### AIM OF THE TASK
Repeat the entries that follow verbatim, without any of their pictures.

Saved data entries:
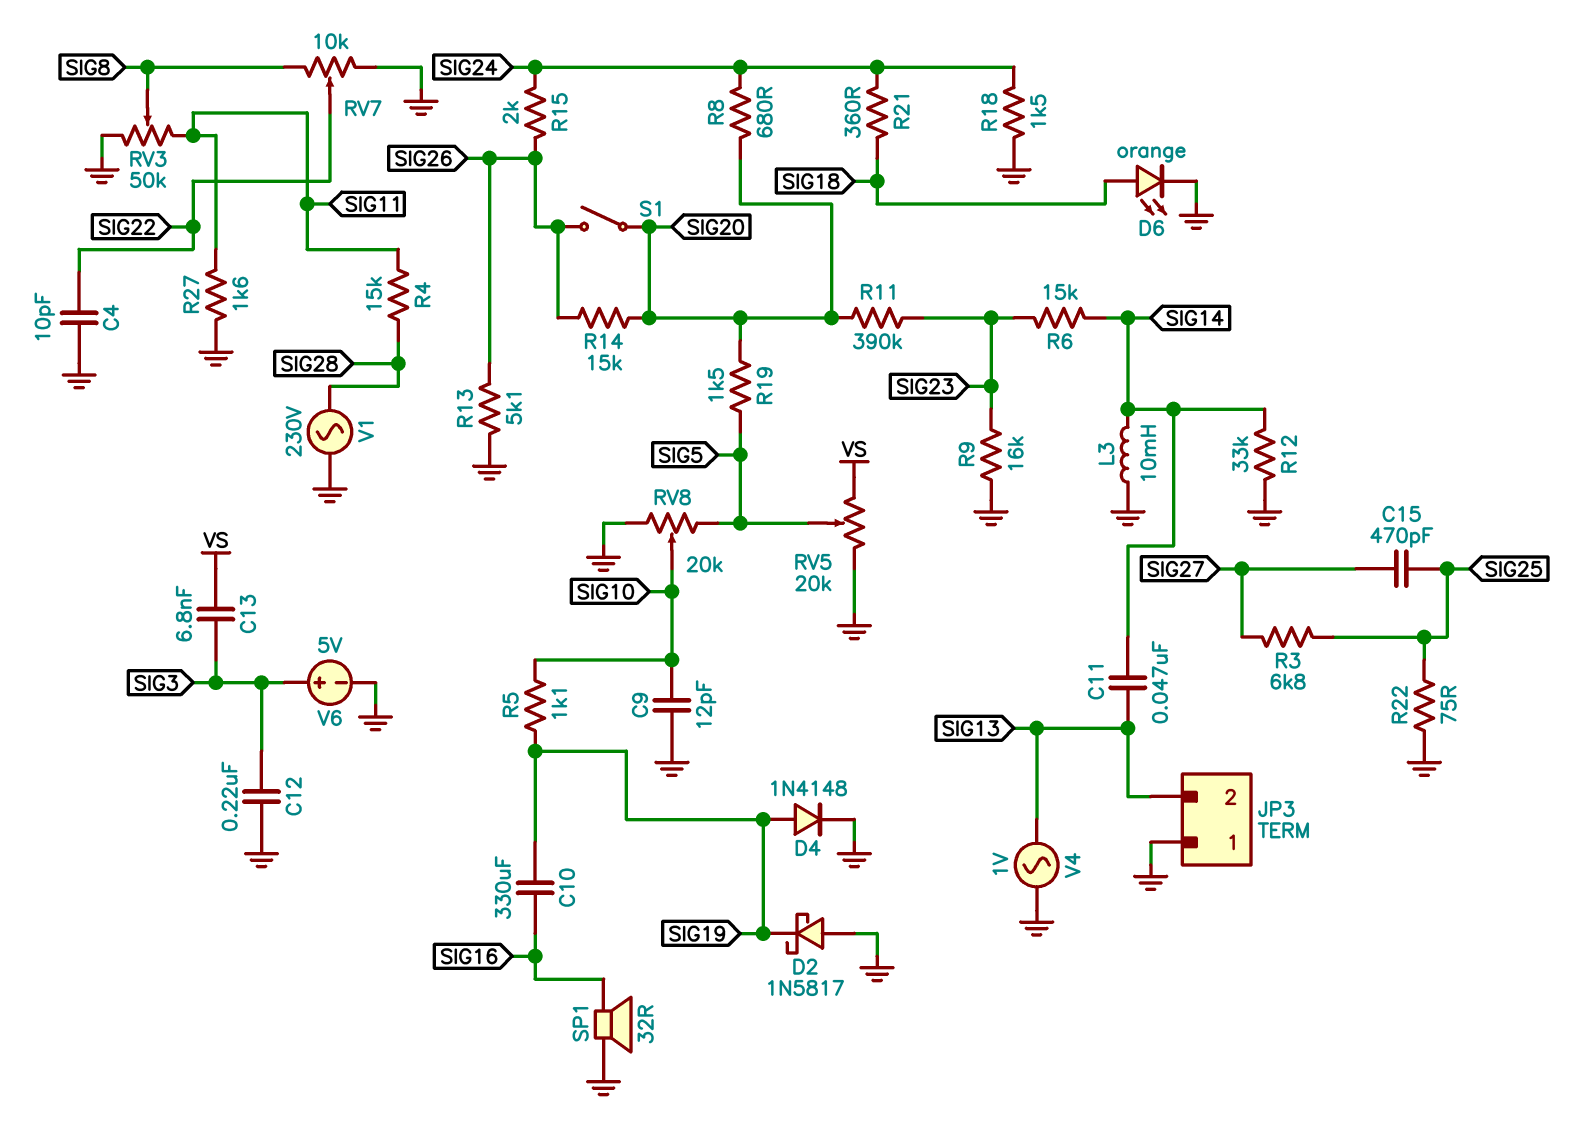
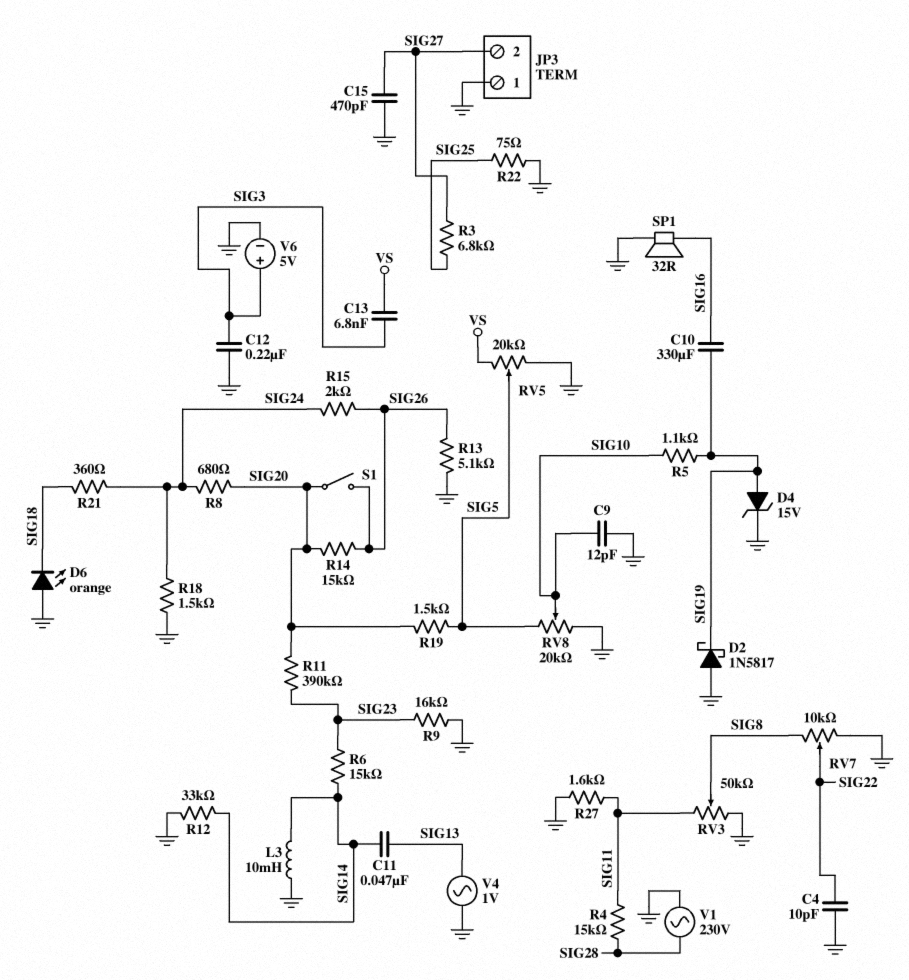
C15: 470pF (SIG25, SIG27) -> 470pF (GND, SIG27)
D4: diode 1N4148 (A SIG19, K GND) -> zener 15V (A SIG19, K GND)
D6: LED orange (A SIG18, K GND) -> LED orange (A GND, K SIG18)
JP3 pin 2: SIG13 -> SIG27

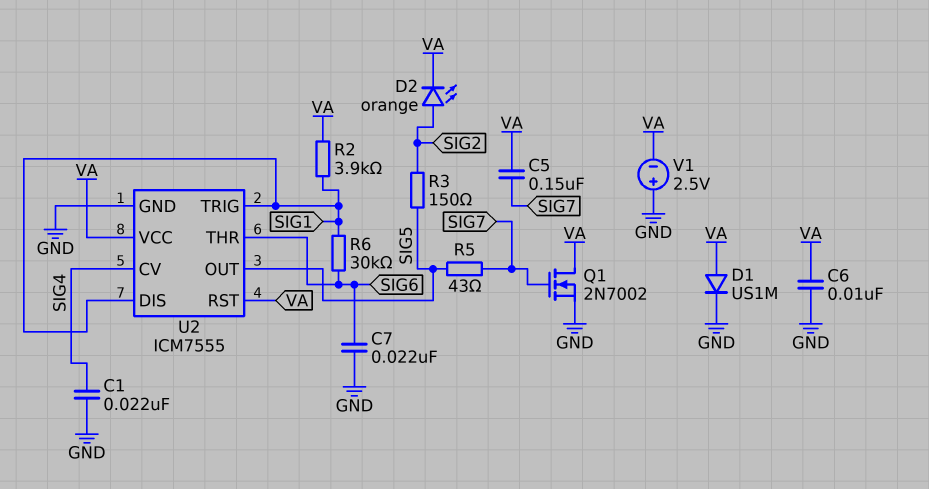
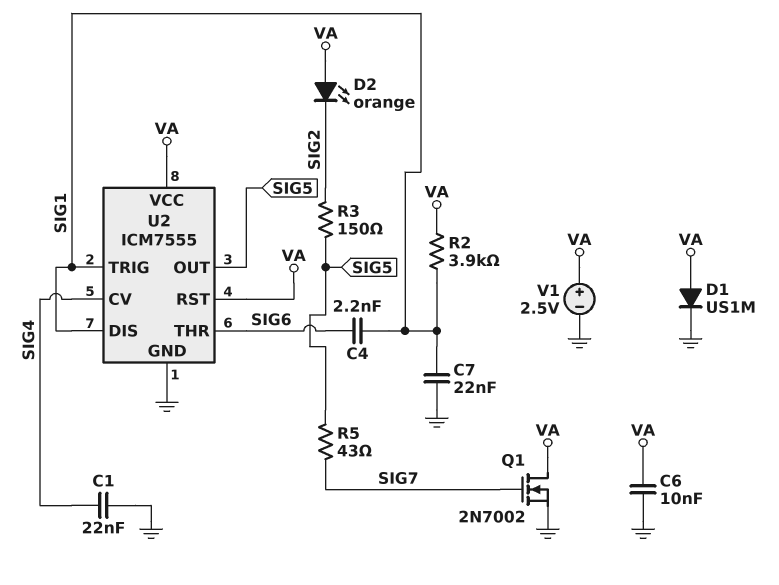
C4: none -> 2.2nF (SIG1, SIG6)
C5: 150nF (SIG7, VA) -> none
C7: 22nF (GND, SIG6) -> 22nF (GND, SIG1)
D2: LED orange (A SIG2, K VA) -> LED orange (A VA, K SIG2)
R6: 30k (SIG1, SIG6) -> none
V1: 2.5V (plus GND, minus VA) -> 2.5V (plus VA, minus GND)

### SOLUTION
C15: 470pF (SIG25, SIG27) -> 470pF (GND, SIG27)
D4: diode 1N4148 (A SIG19, K GND) -> zener 15V (A SIG19, K GND)
D6: LED orange (A SIG18, K GND) -> LED orange (A GND, K SIG18)
JP3 pin 2: SIG13 -> SIG27

C4: none -> 2.2nF (SIG1, SIG6)
C5: 150nF (SIG7, VA) -> none
C7: 22nF (GND, SIG6) -> 22nF (GND, SIG1)
D2: LED orange (A SIG2, K VA) -> LED orange (A VA, K SIG2)
R6: 30k (SIG1, SIG6) -> none
V1: 2.5V (plus GND, minus VA) -> 2.5V (plus VA, minus GND)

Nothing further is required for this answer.